- [What is needed] The lines to reproduce run from the one containing "C4: 100uF (plus" to the end of the listing. Reproduce them exactly, both ends included, and nothing else.

- [Available data]
*** Block opens ***
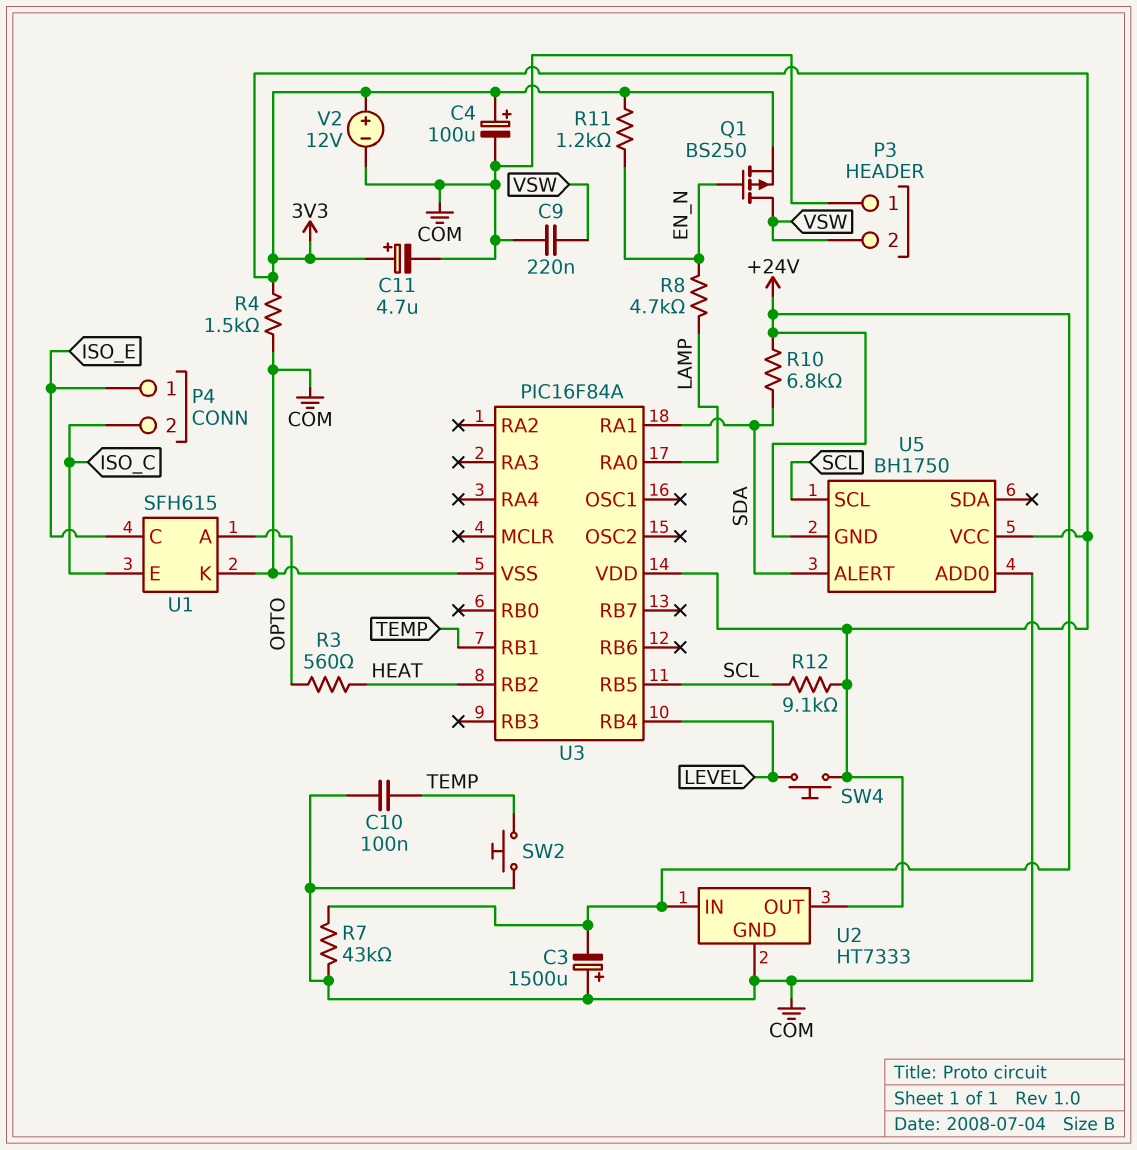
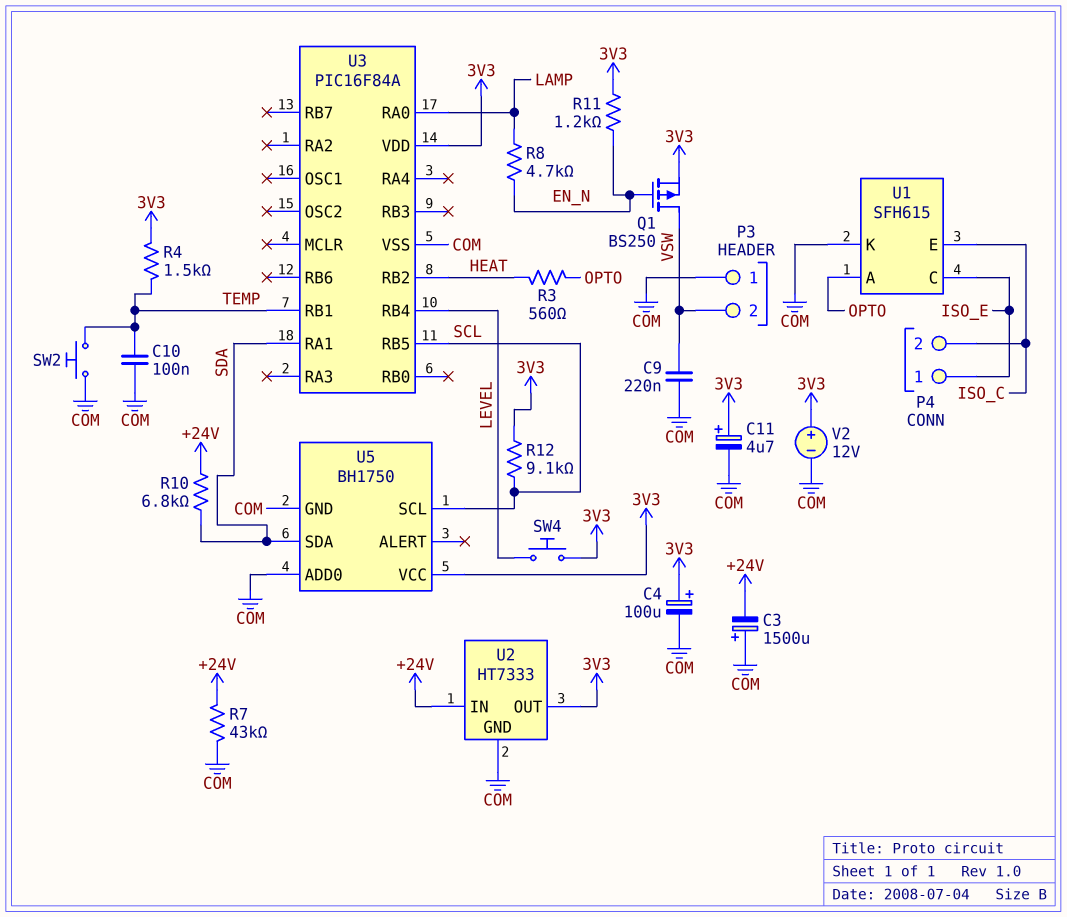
R4: 1.5k (3V3, COM) -> 1.5k (3V3, TEMP)
U5 pin ALERT: SDA -> none
U5 pin GND: +24V -> COM
U5 pin SDA: none -> SDA

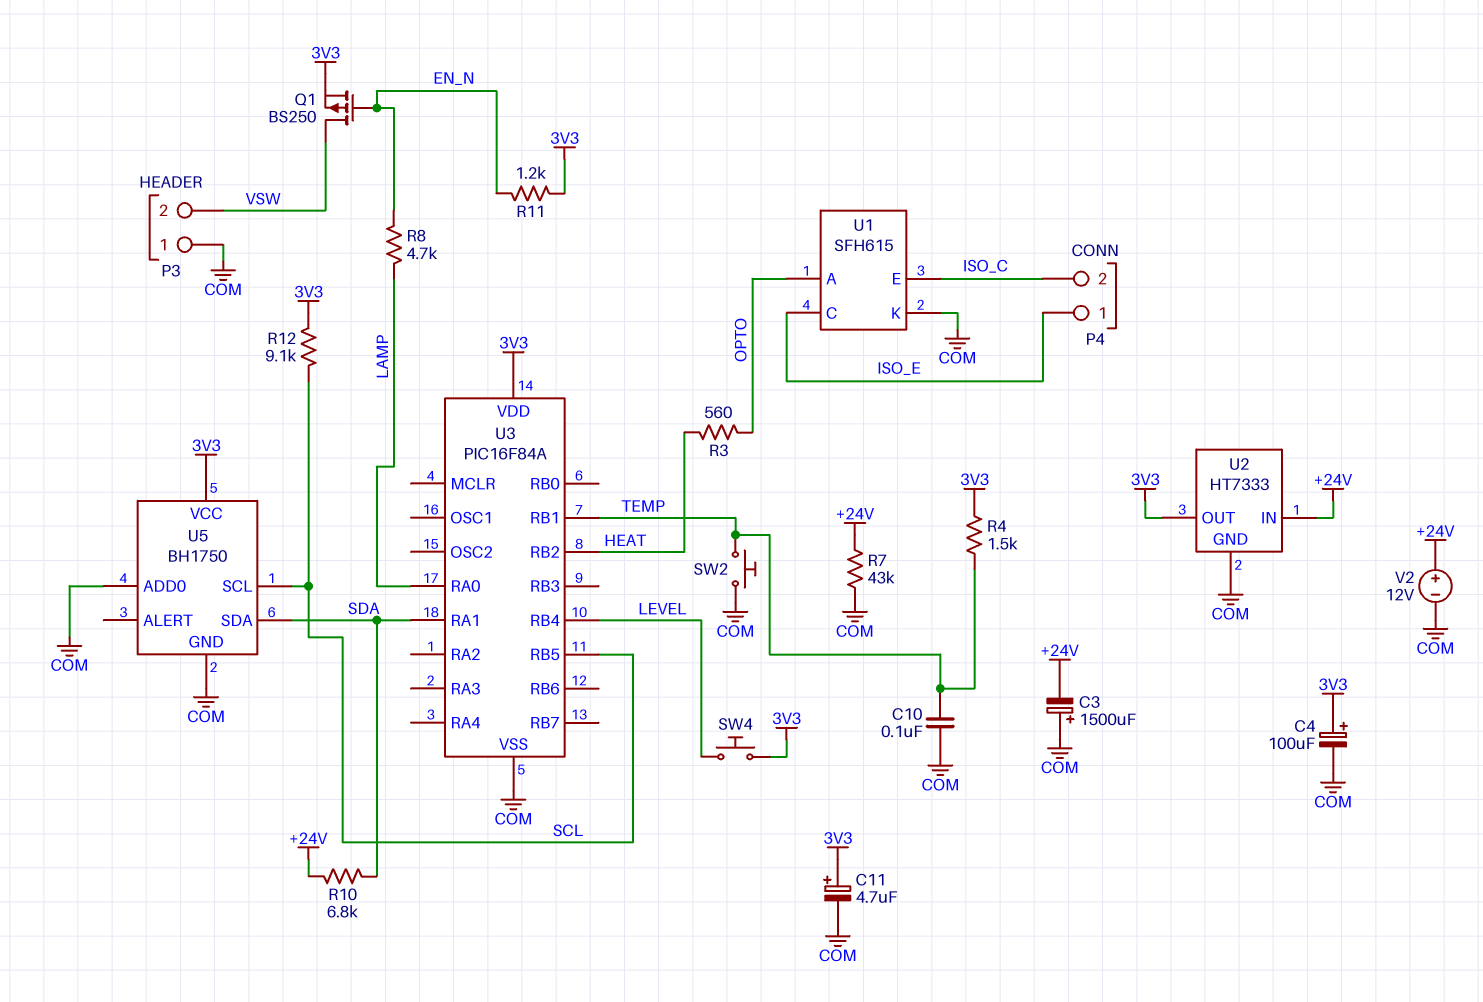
C9: 220nF (COM, VSW) -> none
V2: 12V (plus 3V3, minus COM) -> 12V (plus +24V, minus COM)

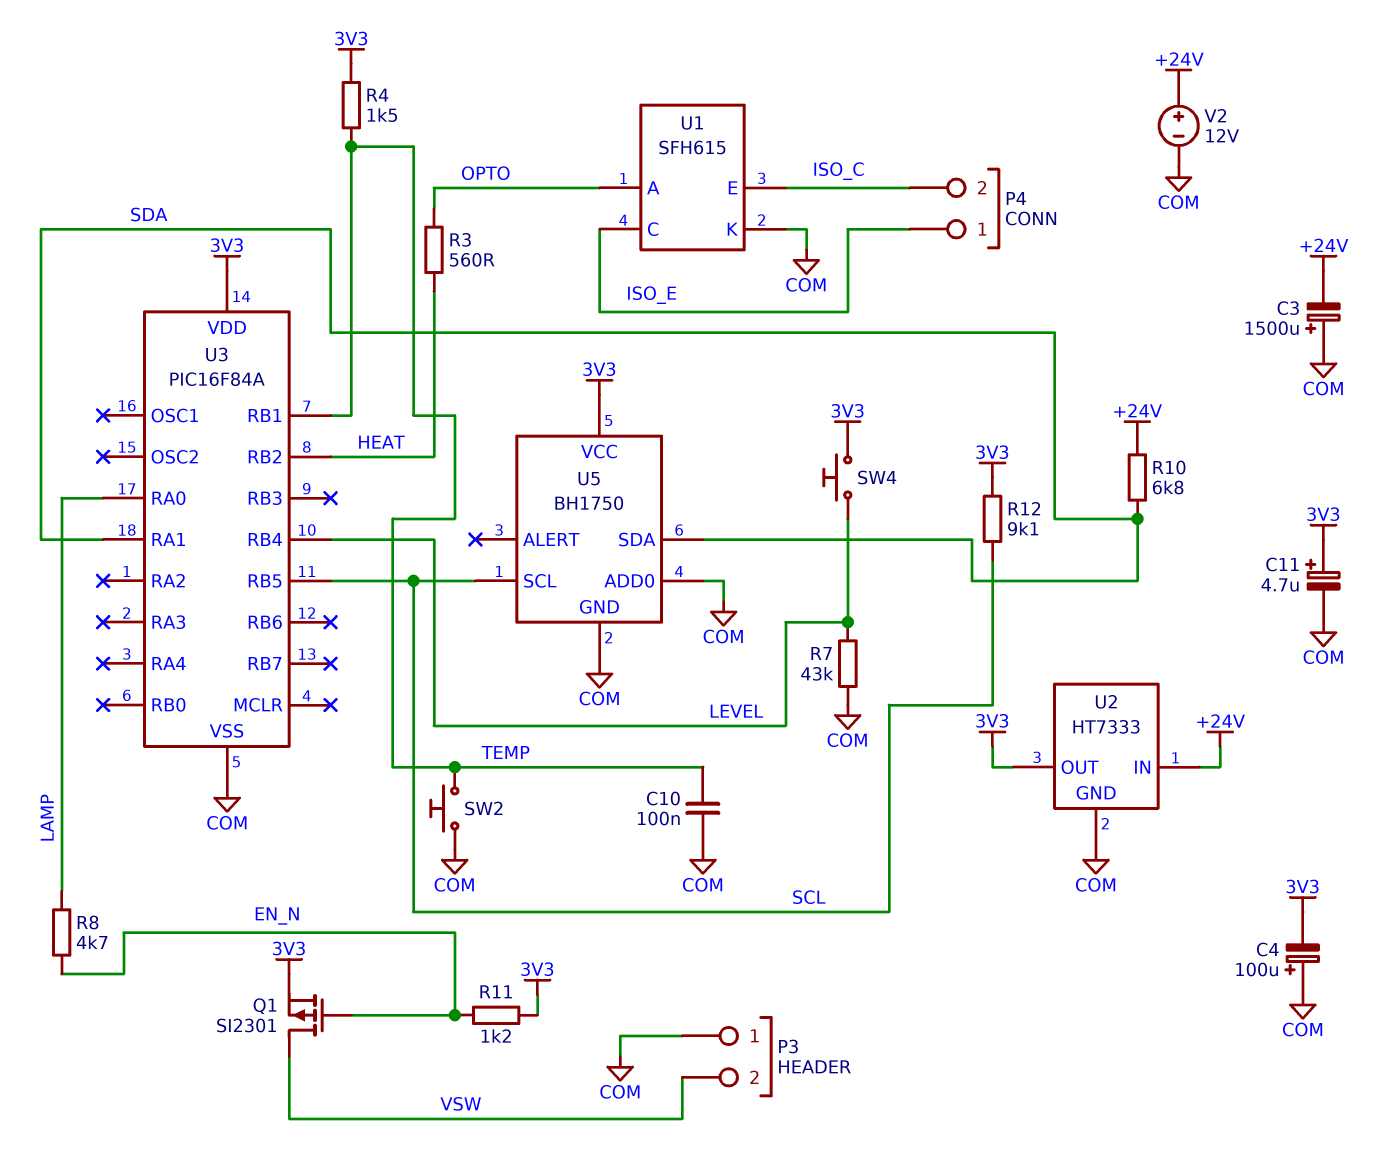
C4: 100uF (plus 3V3, minus COM) -> 100uF (plus COM, minus 3V3)
Q1: PMOS BS250 (G EN_N, D VSW, S 3V3) -> PMOS SI2301 (G EN_N, D VSW, S 3V3)
R7: 43k (+24V, COM) -> 43k (COM, LEVEL)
*** Block closes ***
- [Completed task]
C4: 100uF (plus 3V3, minus COM) -> 100uF (plus COM, minus 3V3)
Q1: PMOS BS250 (G EN_N, D VSW, S 3V3) -> PMOS SI2301 (G EN_N, D VSW, S 3V3)
R7: 43k (+24V, COM) -> 43k (COM, LEVEL)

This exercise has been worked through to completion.